§ **THE REQUEST**: Rewrite the rows starting at the first one and ending with the one containing "44: (770, 550)", replacing "top-left" with "upper-left" and changing nothing else.

§ **INPUT RECORDS**:
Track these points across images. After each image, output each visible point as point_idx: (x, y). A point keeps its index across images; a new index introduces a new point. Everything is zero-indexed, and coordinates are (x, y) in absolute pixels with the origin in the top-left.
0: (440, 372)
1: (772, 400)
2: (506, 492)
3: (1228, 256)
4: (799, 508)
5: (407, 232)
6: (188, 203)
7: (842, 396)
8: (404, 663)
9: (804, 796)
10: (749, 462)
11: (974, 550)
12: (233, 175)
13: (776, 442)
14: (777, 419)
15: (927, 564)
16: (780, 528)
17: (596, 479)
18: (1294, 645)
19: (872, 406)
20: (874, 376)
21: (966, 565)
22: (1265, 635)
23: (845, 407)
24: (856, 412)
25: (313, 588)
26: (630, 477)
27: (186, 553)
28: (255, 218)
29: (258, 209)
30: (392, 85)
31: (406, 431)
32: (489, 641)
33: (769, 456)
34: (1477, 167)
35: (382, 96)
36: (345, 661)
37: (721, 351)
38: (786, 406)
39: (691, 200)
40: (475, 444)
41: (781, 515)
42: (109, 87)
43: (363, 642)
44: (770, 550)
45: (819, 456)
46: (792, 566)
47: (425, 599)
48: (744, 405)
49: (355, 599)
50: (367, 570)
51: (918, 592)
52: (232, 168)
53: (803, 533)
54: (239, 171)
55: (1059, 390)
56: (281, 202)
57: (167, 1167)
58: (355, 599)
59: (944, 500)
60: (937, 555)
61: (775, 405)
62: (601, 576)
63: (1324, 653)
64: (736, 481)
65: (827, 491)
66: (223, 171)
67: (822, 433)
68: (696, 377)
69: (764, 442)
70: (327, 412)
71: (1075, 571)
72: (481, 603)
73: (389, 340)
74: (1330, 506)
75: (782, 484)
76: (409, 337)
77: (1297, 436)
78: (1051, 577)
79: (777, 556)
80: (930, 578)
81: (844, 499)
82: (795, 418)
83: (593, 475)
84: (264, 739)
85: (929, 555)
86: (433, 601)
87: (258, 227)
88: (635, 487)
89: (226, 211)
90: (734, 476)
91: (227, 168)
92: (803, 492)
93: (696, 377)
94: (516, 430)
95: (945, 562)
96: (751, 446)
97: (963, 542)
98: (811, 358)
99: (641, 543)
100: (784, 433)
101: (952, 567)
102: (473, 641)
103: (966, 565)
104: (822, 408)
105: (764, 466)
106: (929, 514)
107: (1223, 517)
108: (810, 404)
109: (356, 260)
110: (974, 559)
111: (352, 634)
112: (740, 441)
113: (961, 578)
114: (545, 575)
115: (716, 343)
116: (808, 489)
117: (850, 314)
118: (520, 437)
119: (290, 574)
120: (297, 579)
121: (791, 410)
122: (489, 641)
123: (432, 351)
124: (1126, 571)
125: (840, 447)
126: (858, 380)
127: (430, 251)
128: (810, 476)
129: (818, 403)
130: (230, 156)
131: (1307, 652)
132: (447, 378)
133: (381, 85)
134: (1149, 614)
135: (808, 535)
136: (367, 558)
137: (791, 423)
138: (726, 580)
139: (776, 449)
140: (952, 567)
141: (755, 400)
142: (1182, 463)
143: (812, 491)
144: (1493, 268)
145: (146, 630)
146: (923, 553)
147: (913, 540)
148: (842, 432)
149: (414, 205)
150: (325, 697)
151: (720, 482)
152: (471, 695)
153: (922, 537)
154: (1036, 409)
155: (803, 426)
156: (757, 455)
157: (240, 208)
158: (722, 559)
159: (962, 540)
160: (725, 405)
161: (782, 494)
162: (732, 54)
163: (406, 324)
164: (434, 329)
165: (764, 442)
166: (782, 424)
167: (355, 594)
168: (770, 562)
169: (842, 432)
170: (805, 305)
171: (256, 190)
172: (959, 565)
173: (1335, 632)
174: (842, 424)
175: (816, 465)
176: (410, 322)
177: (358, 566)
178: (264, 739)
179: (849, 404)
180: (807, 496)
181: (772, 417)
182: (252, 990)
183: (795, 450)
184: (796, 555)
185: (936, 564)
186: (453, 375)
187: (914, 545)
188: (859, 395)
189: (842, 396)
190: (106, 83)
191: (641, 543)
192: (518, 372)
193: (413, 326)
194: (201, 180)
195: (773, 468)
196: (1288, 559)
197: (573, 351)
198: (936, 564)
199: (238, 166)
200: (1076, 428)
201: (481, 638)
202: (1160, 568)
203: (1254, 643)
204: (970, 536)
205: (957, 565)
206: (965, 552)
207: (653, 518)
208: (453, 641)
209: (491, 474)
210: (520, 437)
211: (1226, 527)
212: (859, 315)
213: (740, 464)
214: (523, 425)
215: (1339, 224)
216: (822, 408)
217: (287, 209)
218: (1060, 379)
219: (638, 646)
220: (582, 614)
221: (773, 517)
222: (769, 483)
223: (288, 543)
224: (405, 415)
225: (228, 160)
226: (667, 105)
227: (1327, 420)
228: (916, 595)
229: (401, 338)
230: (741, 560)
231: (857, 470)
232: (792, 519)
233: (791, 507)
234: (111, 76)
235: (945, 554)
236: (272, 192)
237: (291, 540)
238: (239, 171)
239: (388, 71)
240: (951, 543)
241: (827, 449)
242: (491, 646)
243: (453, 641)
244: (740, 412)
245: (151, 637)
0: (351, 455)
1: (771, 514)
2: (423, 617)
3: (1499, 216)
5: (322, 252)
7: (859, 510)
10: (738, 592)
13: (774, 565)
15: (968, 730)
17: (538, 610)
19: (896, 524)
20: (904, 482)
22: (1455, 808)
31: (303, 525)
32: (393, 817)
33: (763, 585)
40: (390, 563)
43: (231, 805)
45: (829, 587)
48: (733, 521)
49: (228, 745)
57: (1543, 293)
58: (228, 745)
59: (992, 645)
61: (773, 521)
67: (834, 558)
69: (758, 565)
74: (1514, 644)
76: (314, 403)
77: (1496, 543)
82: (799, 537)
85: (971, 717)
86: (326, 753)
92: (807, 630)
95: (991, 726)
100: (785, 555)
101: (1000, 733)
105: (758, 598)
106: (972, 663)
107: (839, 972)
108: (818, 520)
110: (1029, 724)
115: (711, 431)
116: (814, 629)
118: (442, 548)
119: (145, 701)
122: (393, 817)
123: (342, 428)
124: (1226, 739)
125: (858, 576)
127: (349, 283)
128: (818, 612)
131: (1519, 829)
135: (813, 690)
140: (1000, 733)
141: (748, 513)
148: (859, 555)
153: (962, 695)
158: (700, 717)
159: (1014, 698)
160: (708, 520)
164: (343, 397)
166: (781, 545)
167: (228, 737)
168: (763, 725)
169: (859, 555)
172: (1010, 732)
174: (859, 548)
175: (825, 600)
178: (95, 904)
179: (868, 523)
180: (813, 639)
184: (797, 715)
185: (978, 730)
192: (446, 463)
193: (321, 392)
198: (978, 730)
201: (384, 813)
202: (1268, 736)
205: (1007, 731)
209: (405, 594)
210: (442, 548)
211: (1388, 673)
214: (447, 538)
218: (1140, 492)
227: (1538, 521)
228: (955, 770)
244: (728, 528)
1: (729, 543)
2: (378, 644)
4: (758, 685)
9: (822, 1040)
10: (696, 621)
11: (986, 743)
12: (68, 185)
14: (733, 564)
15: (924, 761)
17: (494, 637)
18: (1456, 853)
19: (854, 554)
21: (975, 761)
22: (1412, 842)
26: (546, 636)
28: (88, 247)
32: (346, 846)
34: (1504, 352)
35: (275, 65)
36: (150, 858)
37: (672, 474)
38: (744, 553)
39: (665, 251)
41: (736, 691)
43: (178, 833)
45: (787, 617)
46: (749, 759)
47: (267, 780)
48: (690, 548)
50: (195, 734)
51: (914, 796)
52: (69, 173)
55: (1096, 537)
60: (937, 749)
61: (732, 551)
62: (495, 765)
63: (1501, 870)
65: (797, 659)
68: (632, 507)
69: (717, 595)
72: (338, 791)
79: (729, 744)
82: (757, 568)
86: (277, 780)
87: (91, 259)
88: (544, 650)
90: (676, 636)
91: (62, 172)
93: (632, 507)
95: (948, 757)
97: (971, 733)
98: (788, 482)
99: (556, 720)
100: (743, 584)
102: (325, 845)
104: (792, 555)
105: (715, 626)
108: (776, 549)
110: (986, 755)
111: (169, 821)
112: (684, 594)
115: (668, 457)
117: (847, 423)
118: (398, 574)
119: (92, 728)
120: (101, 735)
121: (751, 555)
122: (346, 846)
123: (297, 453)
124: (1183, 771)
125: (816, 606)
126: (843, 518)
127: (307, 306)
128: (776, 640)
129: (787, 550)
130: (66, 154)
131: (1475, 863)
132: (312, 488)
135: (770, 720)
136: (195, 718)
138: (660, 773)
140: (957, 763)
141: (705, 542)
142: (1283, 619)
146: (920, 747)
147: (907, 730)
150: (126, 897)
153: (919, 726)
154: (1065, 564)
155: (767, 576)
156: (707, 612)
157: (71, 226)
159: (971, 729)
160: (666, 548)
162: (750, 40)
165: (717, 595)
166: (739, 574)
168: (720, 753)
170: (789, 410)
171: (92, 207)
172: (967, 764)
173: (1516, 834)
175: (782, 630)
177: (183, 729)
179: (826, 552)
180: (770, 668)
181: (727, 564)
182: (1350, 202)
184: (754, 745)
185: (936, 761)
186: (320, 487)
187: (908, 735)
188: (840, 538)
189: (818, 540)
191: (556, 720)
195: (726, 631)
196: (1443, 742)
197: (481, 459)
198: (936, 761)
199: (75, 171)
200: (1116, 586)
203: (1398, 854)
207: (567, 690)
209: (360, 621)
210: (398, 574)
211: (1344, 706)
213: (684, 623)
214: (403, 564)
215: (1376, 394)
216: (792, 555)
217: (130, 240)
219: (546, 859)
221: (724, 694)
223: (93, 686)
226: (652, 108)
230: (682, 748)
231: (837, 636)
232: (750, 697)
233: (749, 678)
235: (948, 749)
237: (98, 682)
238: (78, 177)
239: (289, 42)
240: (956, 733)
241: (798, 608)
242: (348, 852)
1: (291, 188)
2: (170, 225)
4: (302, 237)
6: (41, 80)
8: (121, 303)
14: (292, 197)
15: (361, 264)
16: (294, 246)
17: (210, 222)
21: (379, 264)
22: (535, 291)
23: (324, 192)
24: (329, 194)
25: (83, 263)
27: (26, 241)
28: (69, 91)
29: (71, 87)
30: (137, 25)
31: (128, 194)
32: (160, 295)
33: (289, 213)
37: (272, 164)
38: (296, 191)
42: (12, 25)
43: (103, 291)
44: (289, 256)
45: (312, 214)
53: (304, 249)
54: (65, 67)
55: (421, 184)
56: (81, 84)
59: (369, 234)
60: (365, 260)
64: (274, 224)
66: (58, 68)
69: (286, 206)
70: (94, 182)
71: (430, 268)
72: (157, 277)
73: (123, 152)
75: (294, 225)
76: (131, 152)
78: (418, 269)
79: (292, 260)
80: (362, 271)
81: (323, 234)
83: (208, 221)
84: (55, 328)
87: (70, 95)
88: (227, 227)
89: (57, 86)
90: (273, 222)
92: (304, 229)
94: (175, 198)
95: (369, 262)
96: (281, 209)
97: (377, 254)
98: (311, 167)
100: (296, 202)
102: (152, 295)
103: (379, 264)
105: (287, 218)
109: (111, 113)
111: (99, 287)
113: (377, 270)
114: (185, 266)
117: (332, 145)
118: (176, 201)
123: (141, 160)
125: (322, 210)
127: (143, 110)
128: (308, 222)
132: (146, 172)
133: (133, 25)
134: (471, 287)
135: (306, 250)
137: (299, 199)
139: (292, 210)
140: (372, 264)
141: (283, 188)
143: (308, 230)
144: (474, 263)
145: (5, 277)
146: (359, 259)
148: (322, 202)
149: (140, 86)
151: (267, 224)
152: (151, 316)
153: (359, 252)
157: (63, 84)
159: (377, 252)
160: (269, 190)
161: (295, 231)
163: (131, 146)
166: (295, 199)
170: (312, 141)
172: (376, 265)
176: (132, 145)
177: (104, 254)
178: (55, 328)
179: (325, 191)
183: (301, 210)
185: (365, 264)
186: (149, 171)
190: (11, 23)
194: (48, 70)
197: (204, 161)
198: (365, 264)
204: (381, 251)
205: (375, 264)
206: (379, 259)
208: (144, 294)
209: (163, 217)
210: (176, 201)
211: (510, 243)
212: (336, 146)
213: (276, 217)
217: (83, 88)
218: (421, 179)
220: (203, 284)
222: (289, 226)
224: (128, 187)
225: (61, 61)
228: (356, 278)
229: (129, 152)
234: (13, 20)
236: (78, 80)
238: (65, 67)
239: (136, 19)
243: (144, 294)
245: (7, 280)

§ **ANSWER**:
Track these points across images. After each image, output each visible point as point_idx: (x, y). A point keeps its index across images; a new index introduces a new point. Everything is zero-indexed, and coordinates are (x, y) in absolute pixels with the origin in the upper-left.
0: (440, 372)
1: (772, 400)
2: (506, 492)
3: (1228, 256)
4: (799, 508)
5: (407, 232)
6: (188, 203)
7: (842, 396)
8: (404, 663)
9: (804, 796)
10: (749, 462)
11: (974, 550)
12: (233, 175)
13: (776, 442)
14: (777, 419)
15: (927, 564)
16: (780, 528)
17: (596, 479)
18: (1294, 645)
19: (872, 406)
20: (874, 376)
21: (966, 565)
22: (1265, 635)
23: (845, 407)
24: (856, 412)
25: (313, 588)
26: (630, 477)
27: (186, 553)
28: (255, 218)
29: (258, 209)
30: (392, 85)
31: (406, 431)
32: (489, 641)
33: (769, 456)
34: (1477, 167)
35: (382, 96)
36: (345, 661)
37: (721, 351)
38: (786, 406)
39: (691, 200)
40: (475, 444)
41: (781, 515)
42: (109, 87)
43: (363, 642)
44: (770, 550)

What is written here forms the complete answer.